(TO DO) Wherever a line of the listing holds the string "grey", copy that line.

=====

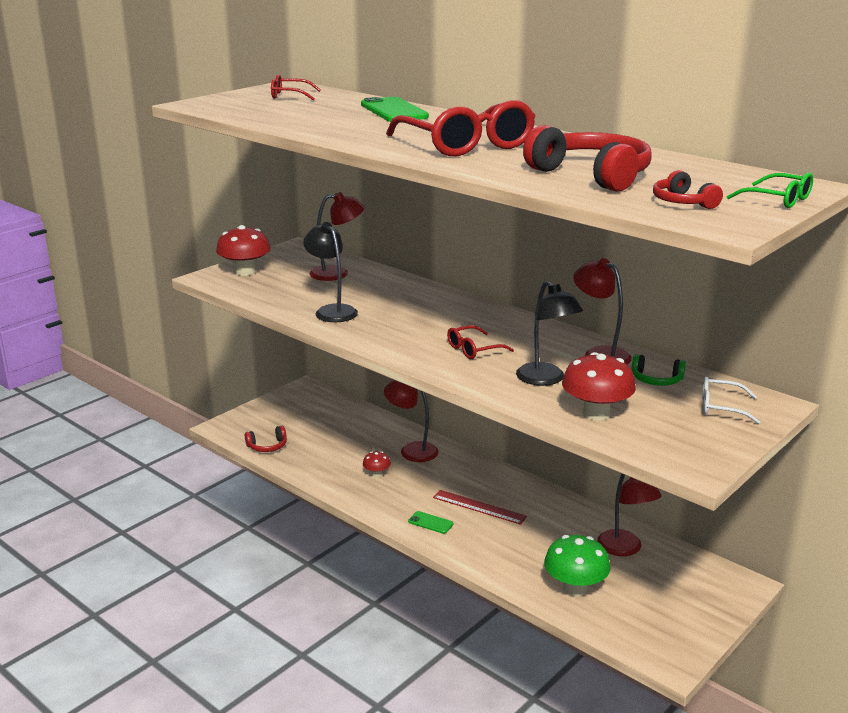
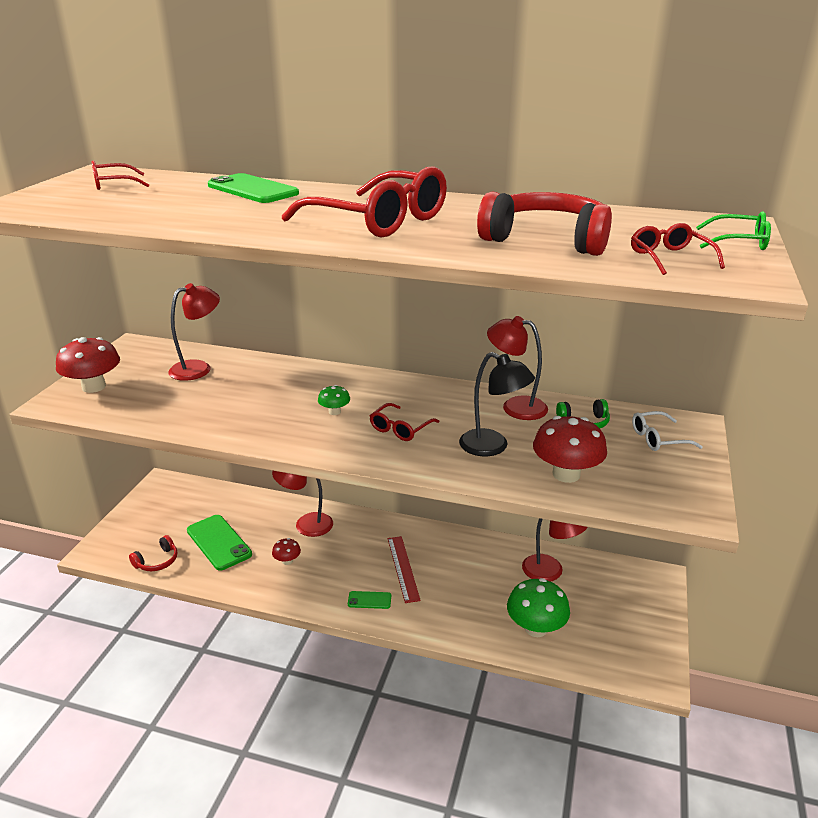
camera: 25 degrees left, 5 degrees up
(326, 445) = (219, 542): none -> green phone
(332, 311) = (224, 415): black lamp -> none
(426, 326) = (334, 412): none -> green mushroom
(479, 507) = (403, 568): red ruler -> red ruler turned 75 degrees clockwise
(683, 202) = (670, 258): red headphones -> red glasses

=====

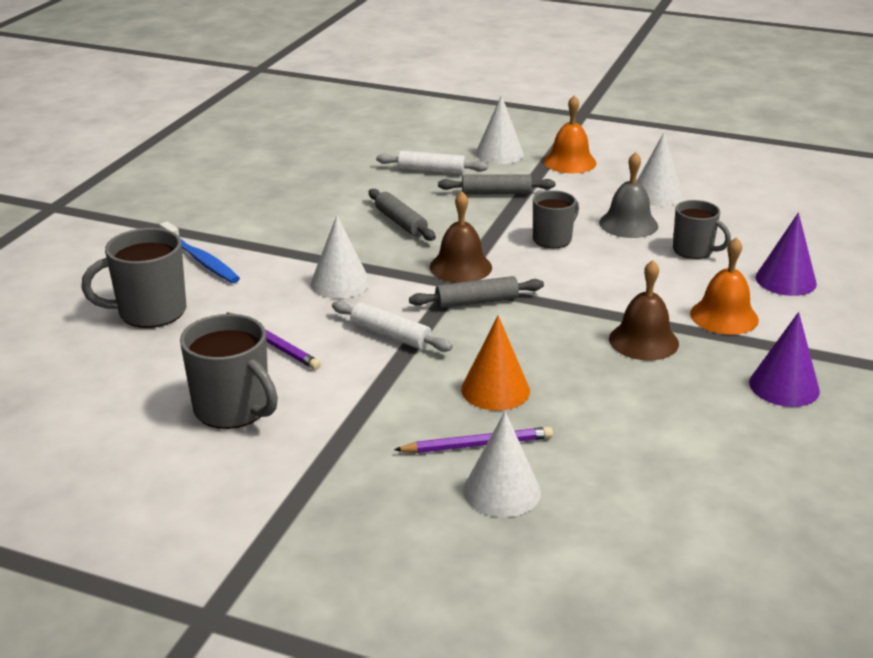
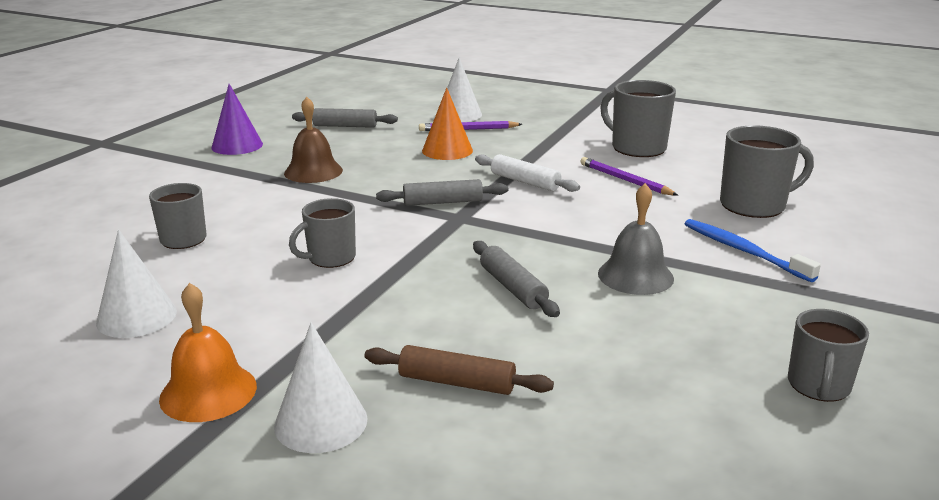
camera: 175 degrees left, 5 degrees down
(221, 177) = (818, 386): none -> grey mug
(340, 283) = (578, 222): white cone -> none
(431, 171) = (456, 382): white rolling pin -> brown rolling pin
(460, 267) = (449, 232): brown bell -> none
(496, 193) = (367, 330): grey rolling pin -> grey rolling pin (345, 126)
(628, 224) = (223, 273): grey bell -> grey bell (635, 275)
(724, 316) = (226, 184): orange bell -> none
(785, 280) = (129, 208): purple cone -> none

=====

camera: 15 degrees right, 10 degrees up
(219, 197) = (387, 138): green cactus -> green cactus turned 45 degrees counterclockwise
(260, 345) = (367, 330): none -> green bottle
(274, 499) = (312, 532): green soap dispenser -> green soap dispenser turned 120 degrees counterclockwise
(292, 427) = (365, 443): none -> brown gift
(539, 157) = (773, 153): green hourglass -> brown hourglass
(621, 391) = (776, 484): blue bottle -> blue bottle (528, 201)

=====

(EXERCISE SOLUTION)
(221, 177) = (818, 386): none -> grey mug
(496, 193) = (367, 330): grey rolling pin -> grey rolling pin (345, 126)
(628, 224) = (223, 273): grey bell -> grey bell (635, 275)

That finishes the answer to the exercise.